→ **Material for this exercise**:
........

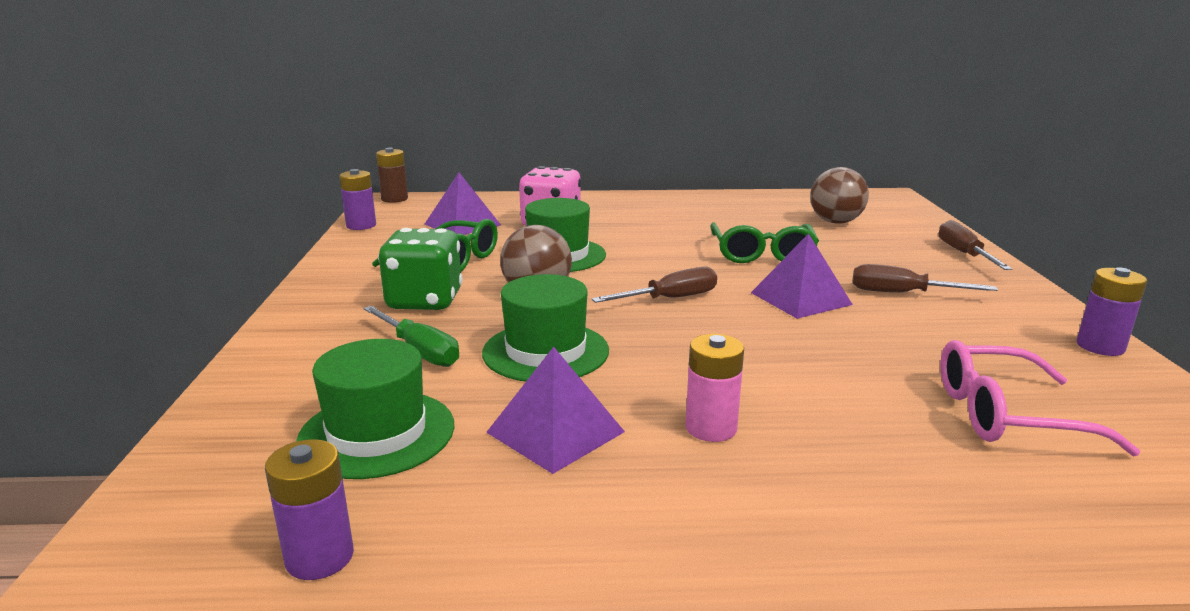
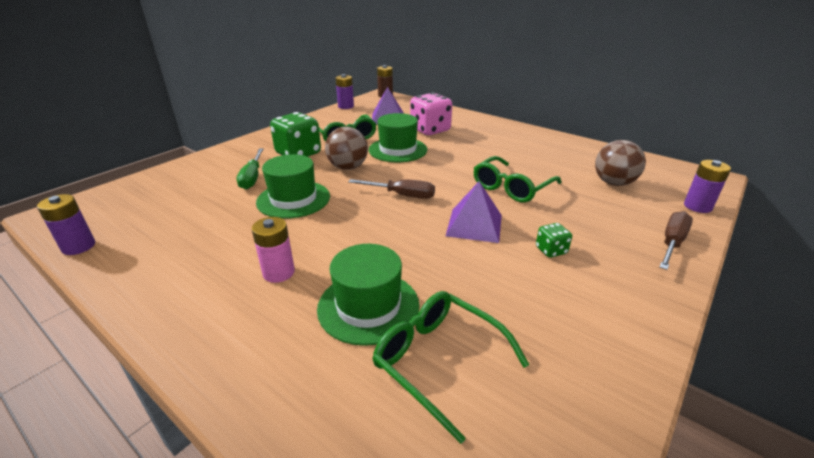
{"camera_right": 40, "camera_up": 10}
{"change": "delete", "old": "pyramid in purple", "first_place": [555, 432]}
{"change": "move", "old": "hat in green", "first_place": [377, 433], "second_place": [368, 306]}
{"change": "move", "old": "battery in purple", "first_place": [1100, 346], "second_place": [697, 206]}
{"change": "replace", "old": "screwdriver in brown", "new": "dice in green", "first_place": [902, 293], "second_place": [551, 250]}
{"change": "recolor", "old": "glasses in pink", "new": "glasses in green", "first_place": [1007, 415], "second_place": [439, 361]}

........

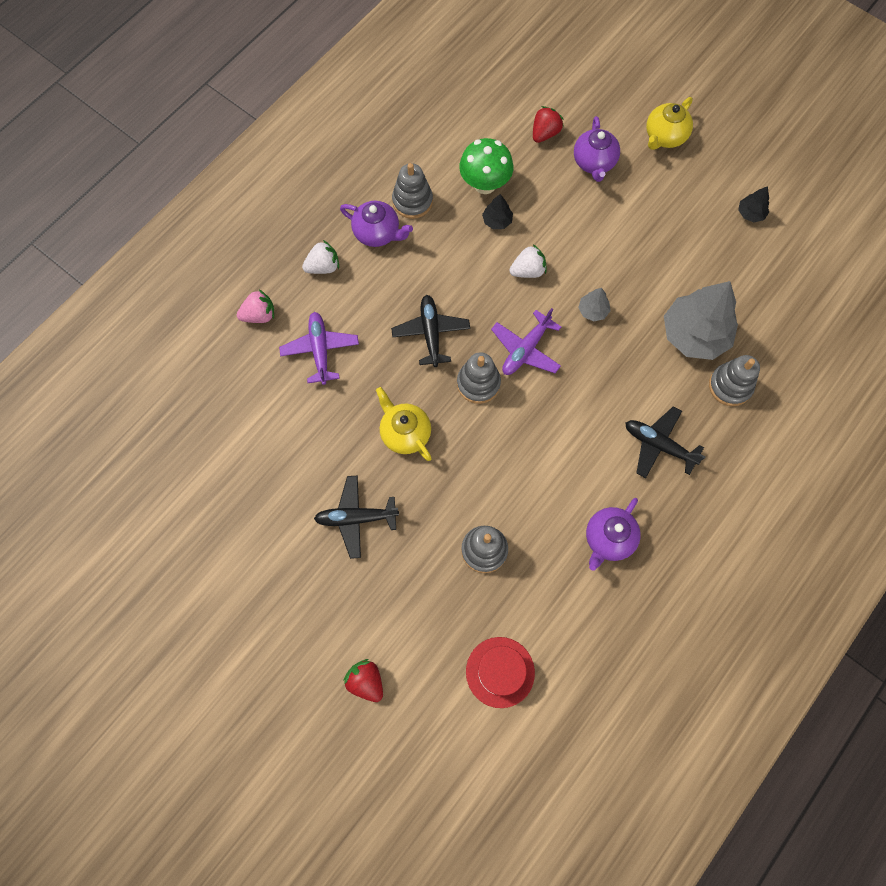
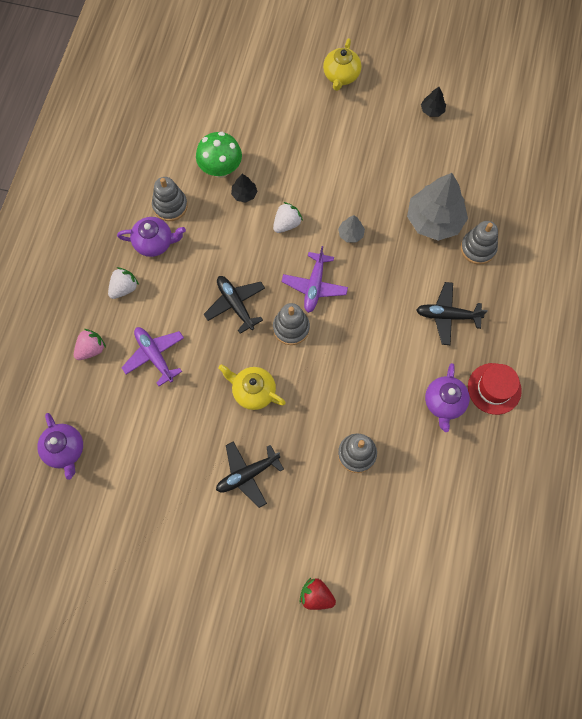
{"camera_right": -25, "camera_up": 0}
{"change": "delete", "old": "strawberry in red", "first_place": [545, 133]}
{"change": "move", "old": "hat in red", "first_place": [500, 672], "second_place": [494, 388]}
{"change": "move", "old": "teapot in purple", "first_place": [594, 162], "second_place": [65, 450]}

........

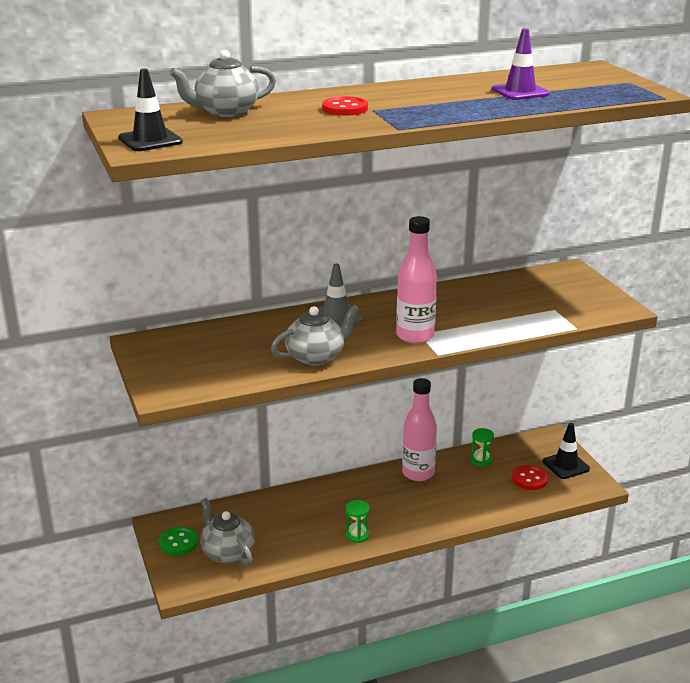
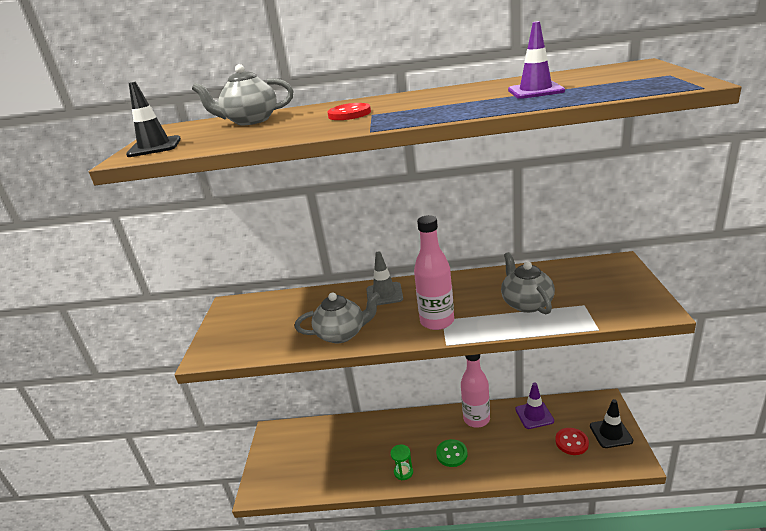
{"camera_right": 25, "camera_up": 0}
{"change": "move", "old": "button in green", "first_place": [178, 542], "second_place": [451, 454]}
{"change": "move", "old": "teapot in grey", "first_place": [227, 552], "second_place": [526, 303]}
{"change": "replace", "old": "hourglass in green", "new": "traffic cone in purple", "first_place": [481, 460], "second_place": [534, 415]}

........

→ **Task to carry out**:
Search the data and copy each line containing "green".

→ **Answer to this problem**:
{"change": "move", "old": "hat in green", "first_place": [377, 433], "second_place": [368, 306]}
{"change": "replace", "old": "screwdriver in brown", "new": "dice in green", "first_place": [902, 293], "second_place": [551, 250]}
{"change": "recolor", "old": "glasses in pink", "new": "glasses in green", "first_place": [1007, 415], "second_place": [439, 361]}
{"change": "move", "old": "button in green", "first_place": [178, 542], "second_place": [451, 454]}
{"change": "replace", "old": "hourglass in green", "new": "traffic cone in purple", "first_place": [481, 460], "second_place": [534, 415]}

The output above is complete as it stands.